(RECORD SET begins)

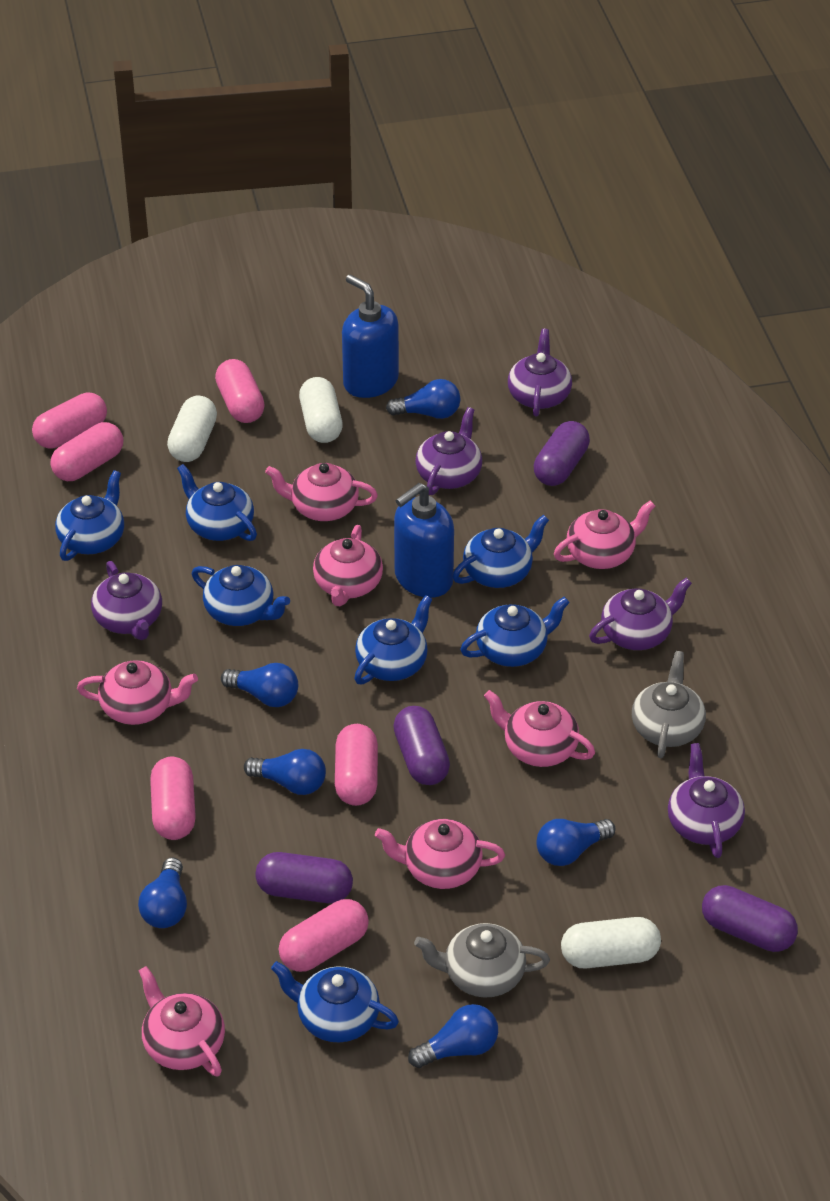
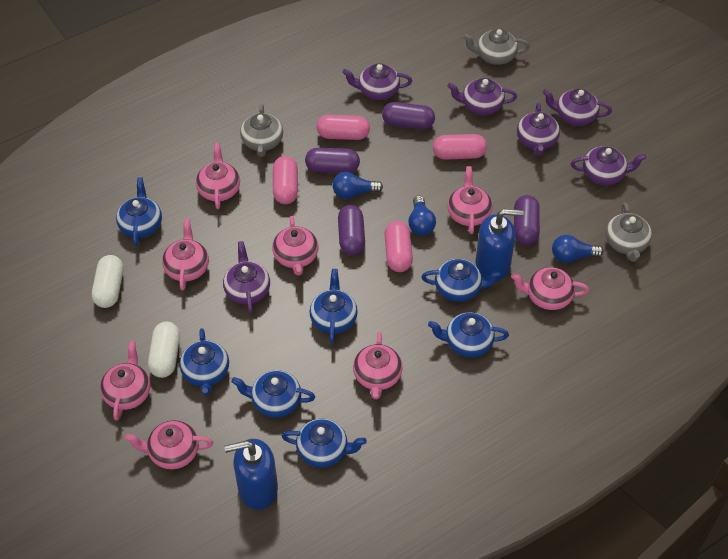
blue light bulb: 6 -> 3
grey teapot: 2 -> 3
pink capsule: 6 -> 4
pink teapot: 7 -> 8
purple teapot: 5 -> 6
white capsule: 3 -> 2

(RECORD SET ends)
(RECORD SET begins)

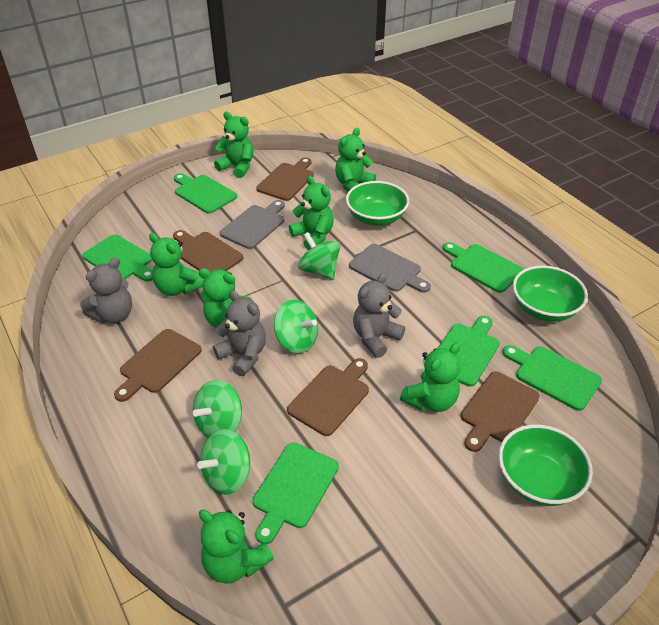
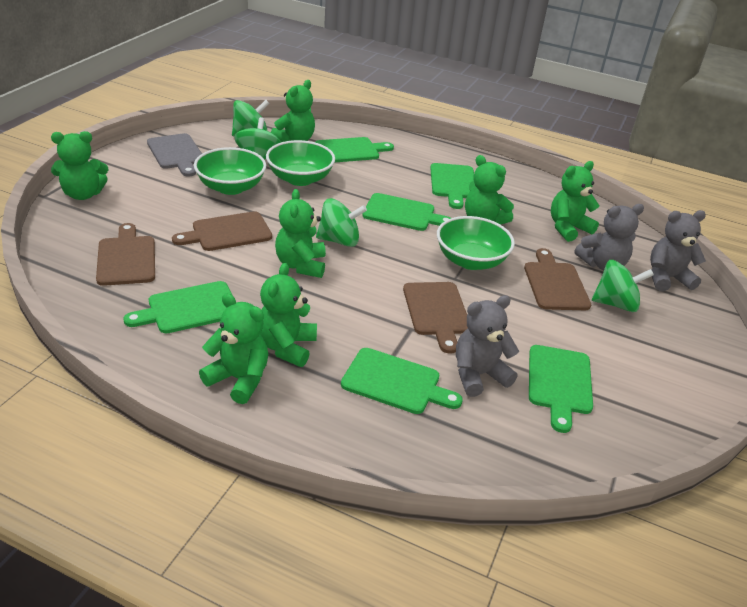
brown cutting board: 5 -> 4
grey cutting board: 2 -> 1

(RECORD SET ends)
(RECORD SET begins)

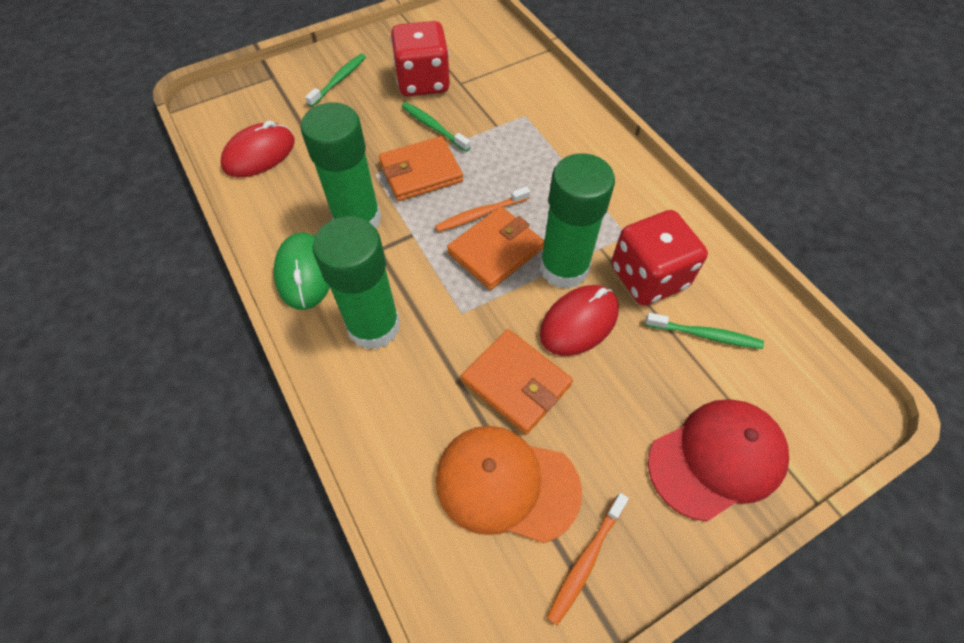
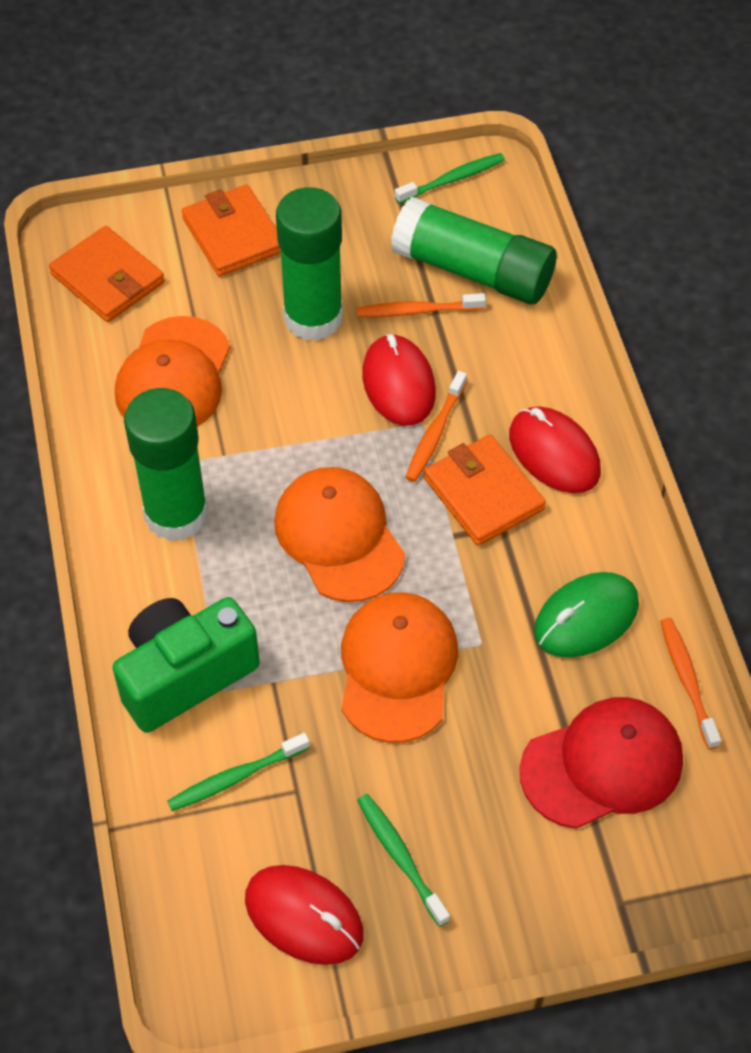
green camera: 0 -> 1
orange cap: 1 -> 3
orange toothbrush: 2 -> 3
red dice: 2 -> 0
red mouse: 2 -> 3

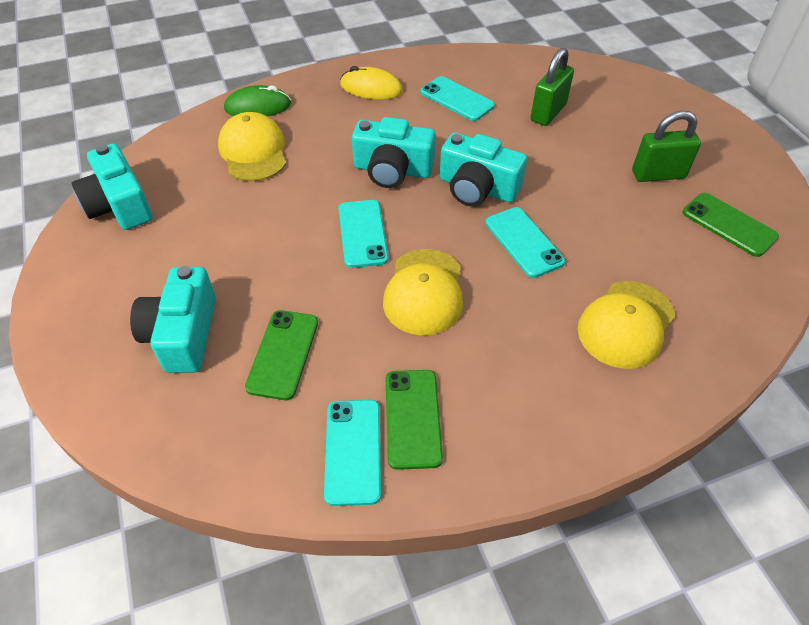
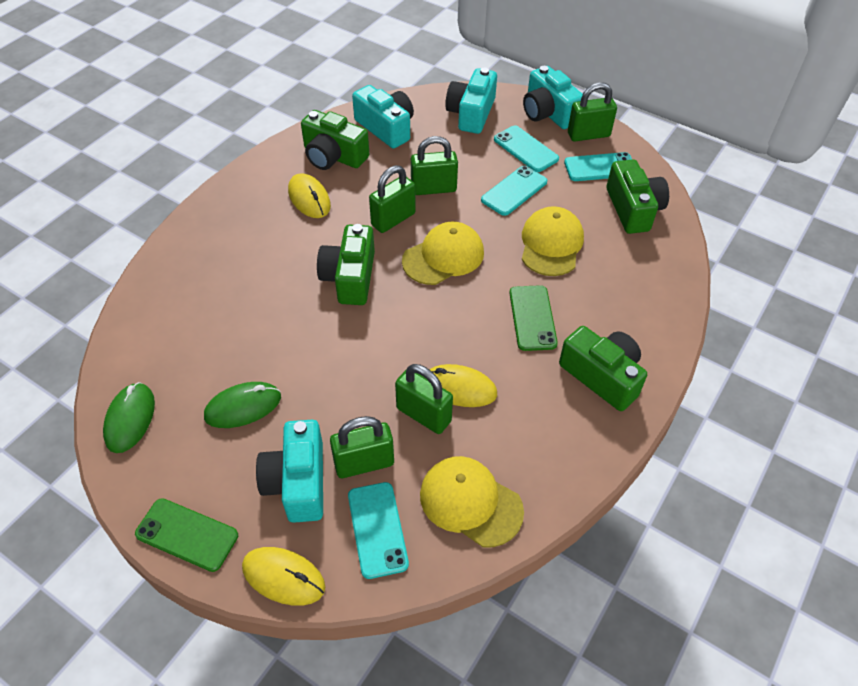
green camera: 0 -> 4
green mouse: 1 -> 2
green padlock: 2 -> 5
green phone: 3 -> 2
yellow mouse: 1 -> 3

(RECORD SET ends)

REQUIREMENT:
Copy only this from above: the line containing "green camera: 0 -> 1", the line containing "yellow mouse: 1 -> 3", and all lines between, printed exactly. Leave out the pictures.

ANSWER TO THIS EXERCISE:
green camera: 0 -> 1
orange cap: 1 -> 3
orange toothbrush: 2 -> 3
red dice: 2 -> 0
red mouse: 2 -> 3

green camera: 0 -> 4
green mouse: 1 -> 2
green padlock: 2 -> 5
green phone: 3 -> 2
yellow mouse: 1 -> 3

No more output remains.